## ACTIVITY
Wherever the string "turquoise" shows up in the data below, copy the whole line.

Object state change records:
# # #

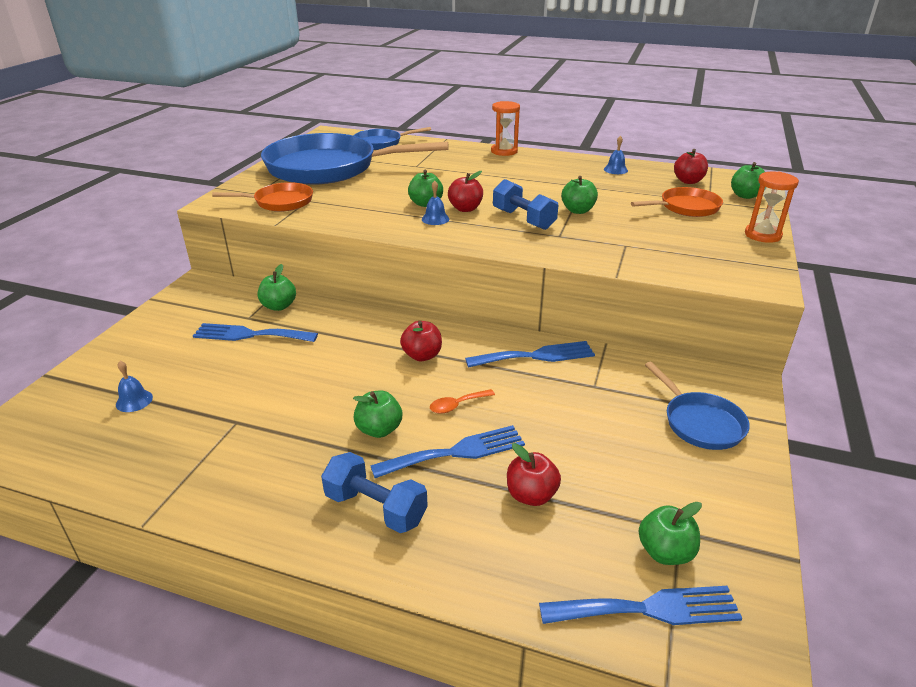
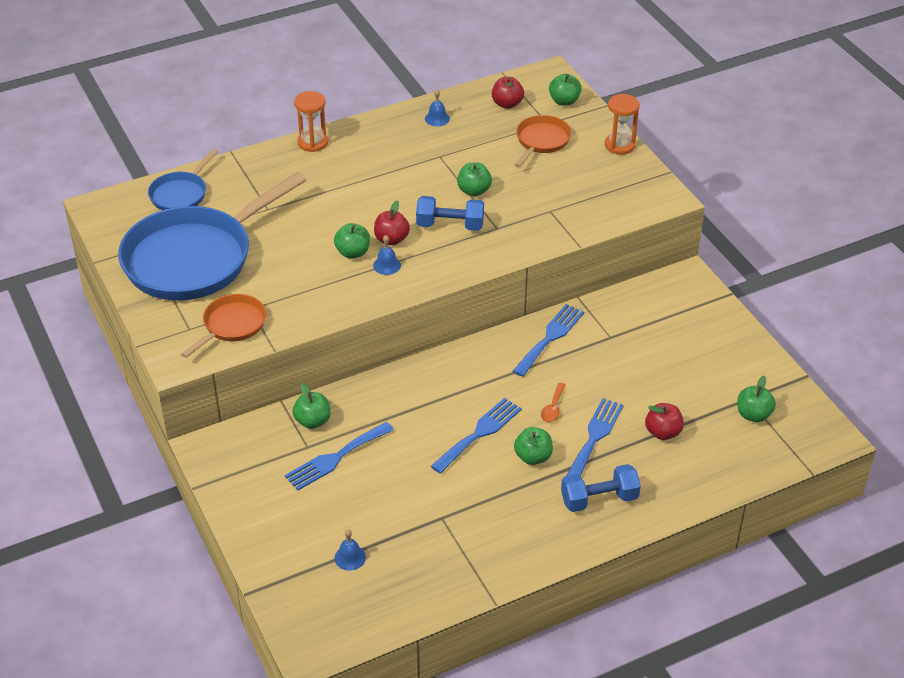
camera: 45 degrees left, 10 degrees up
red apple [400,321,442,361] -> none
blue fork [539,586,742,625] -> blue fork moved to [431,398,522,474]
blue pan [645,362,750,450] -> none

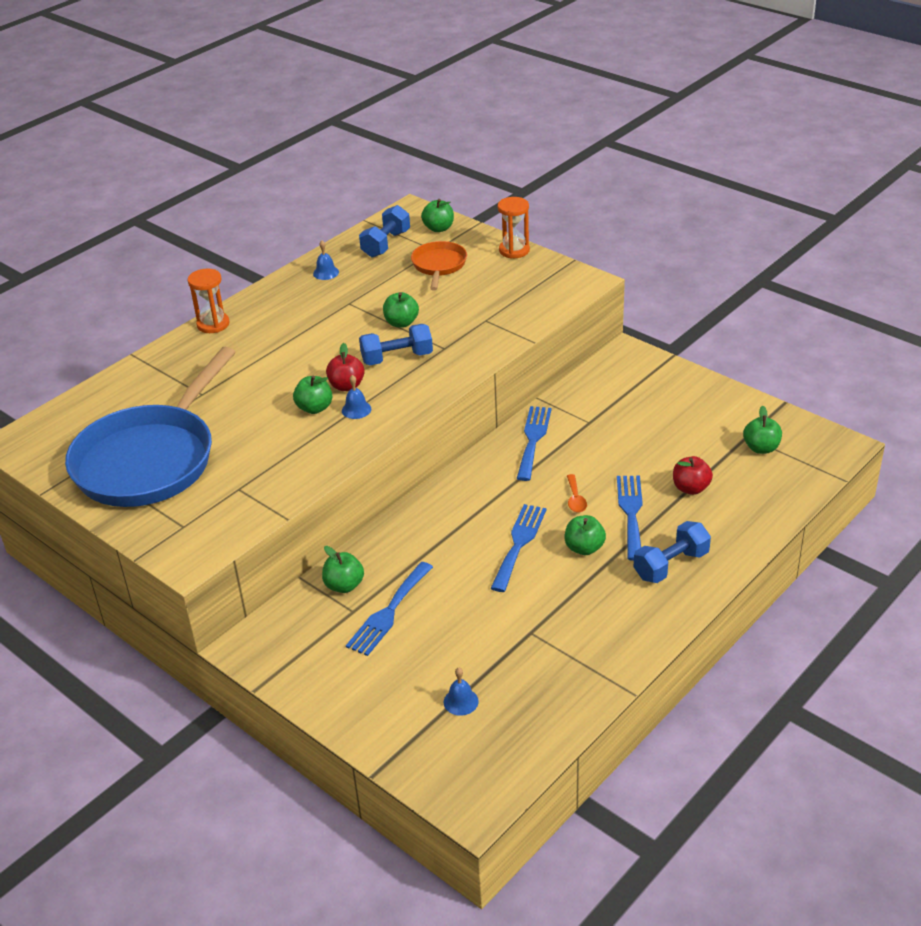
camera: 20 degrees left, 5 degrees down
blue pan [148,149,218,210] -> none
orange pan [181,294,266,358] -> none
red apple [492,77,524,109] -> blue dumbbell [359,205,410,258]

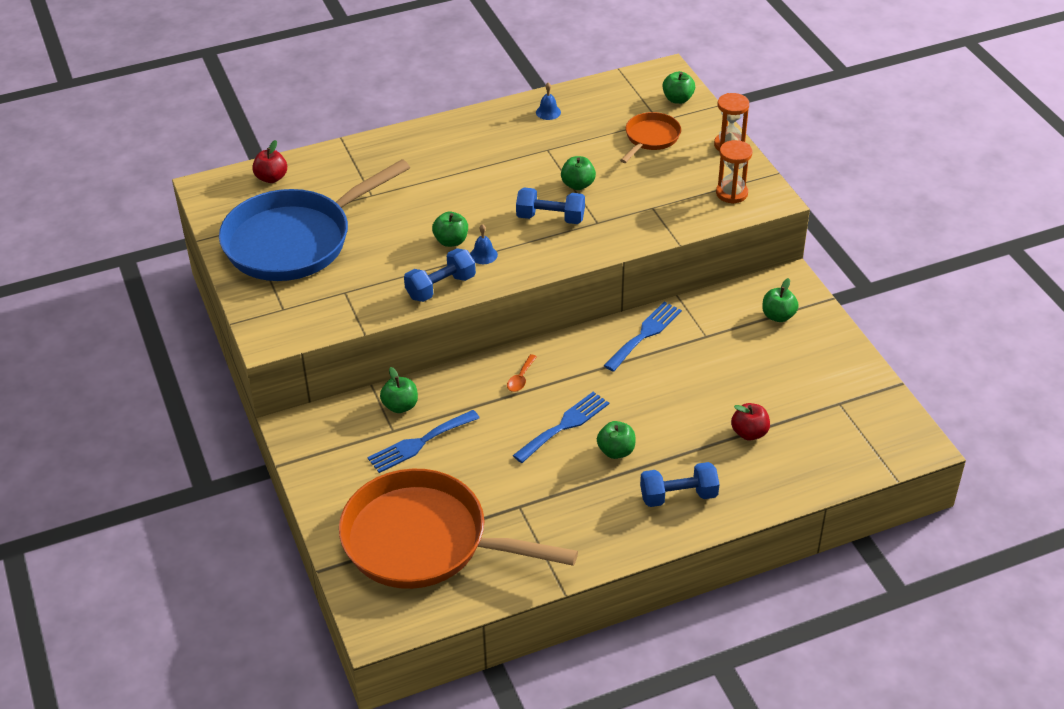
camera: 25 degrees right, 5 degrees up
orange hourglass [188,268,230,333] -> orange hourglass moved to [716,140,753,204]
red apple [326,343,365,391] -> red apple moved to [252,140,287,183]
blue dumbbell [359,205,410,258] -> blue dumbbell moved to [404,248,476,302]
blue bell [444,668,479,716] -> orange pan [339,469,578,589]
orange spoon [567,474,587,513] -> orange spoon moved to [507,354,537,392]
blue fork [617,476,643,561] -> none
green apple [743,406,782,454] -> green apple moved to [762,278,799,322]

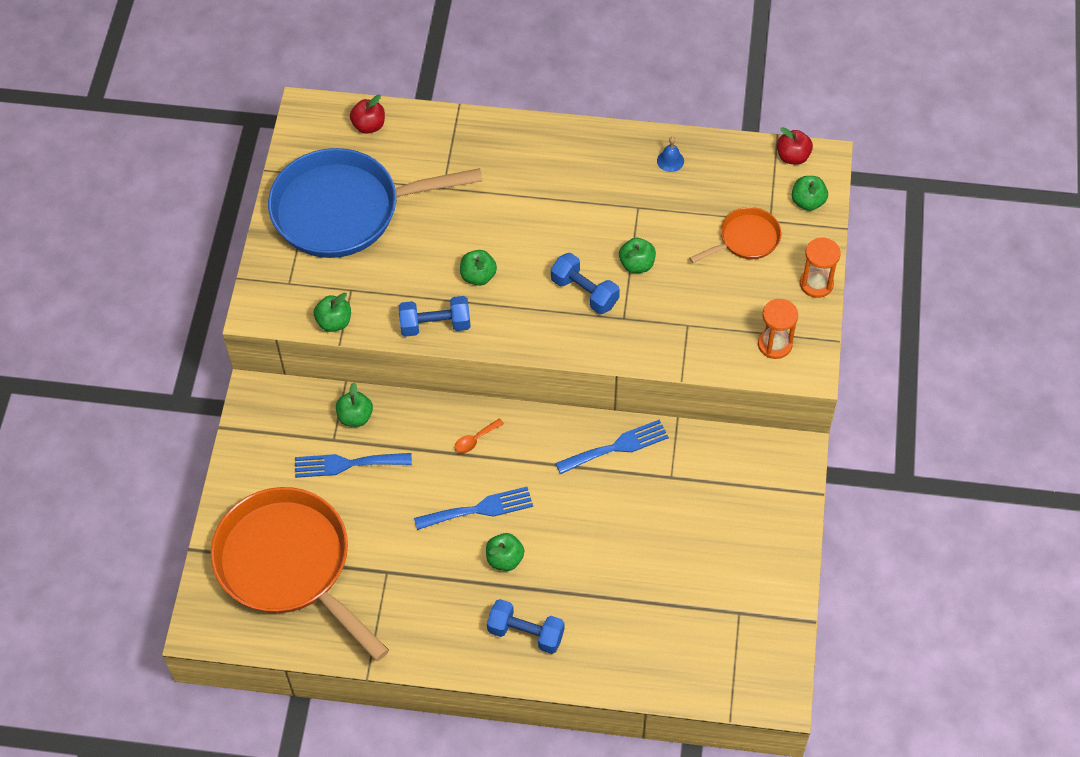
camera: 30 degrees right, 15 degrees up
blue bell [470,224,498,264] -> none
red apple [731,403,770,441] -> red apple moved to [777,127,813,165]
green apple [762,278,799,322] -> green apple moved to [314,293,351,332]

# # #

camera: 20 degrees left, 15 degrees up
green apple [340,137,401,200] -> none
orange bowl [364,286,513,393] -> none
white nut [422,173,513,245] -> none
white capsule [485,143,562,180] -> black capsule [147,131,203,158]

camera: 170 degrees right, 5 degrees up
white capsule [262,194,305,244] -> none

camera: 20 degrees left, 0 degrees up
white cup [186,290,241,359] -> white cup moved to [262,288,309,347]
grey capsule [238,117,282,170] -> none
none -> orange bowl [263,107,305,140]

# # #

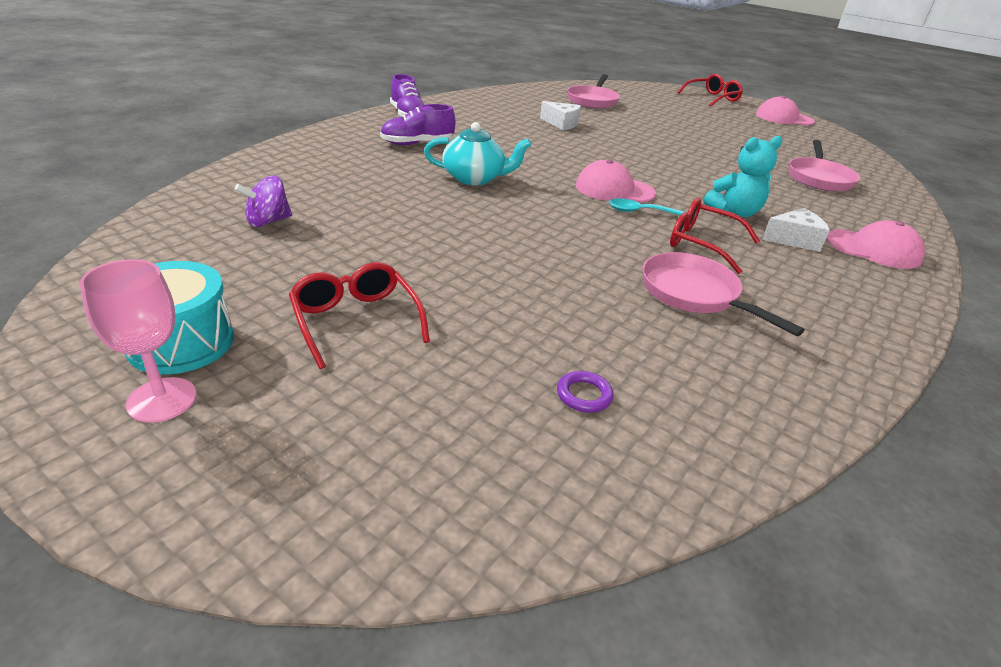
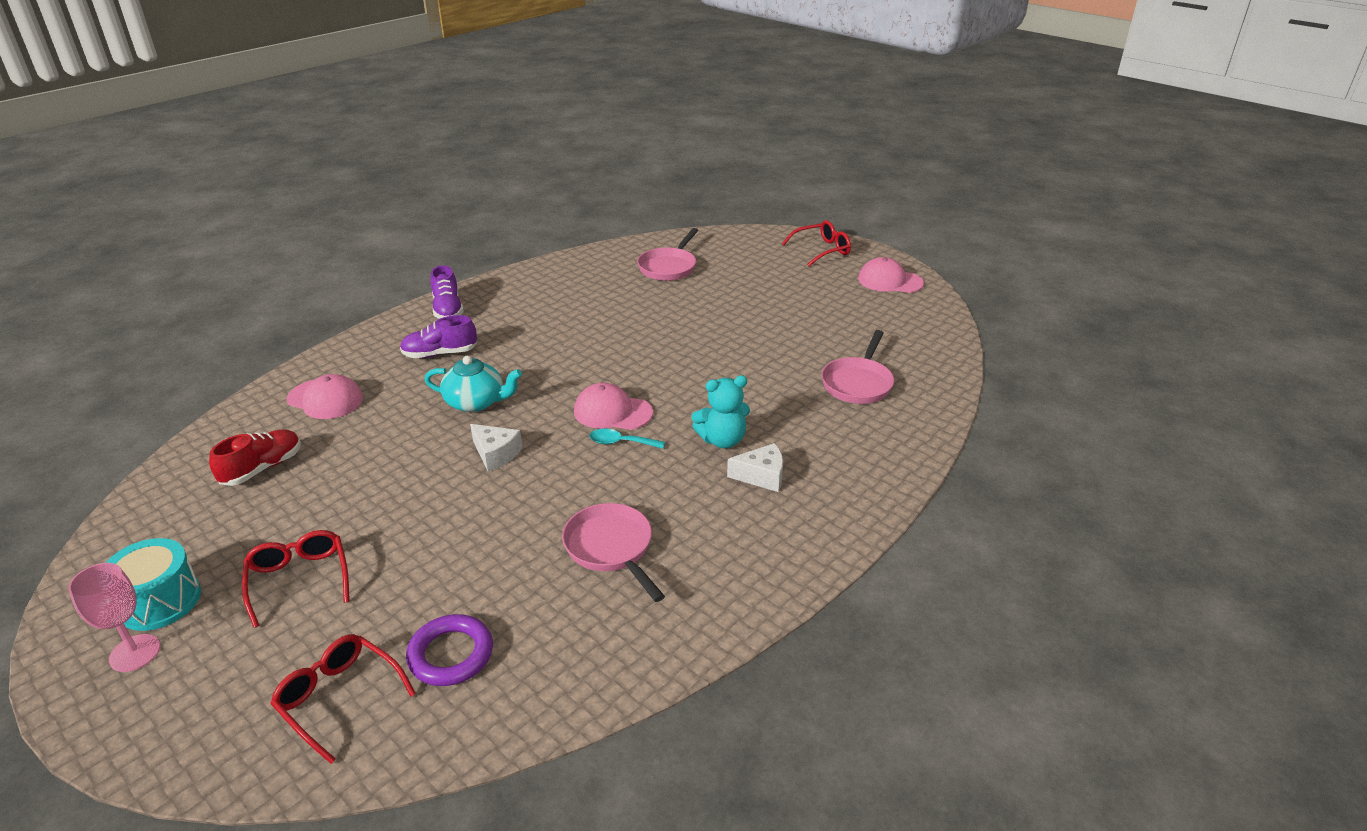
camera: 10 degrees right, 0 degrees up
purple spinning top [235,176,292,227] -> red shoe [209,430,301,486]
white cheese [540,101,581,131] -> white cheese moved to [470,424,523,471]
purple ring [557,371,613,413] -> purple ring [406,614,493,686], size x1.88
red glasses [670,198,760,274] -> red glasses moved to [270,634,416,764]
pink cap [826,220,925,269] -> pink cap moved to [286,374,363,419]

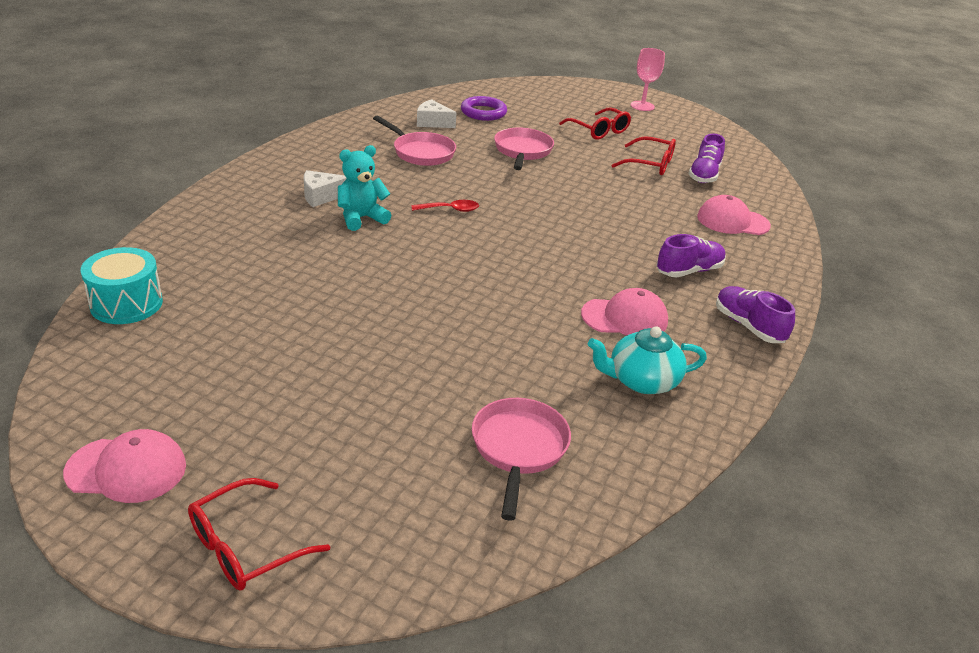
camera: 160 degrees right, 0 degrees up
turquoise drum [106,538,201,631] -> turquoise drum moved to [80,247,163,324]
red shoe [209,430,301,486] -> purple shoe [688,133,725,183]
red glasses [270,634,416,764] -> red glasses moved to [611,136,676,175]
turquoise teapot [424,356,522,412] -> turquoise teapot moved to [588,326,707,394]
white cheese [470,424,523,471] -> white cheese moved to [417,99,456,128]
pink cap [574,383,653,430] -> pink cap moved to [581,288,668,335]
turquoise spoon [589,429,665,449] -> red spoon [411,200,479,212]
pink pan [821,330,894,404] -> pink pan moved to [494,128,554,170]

# # #

## RESPONSE
turquoise drum [106,538,201,631] -> turquoise drum moved to [80,247,163,324]
turquoise teapot [424,356,522,412] -> turquoise teapot moved to [588,326,707,394]
turquoise spoon [589,429,665,449] -> red spoon [411,200,479,212]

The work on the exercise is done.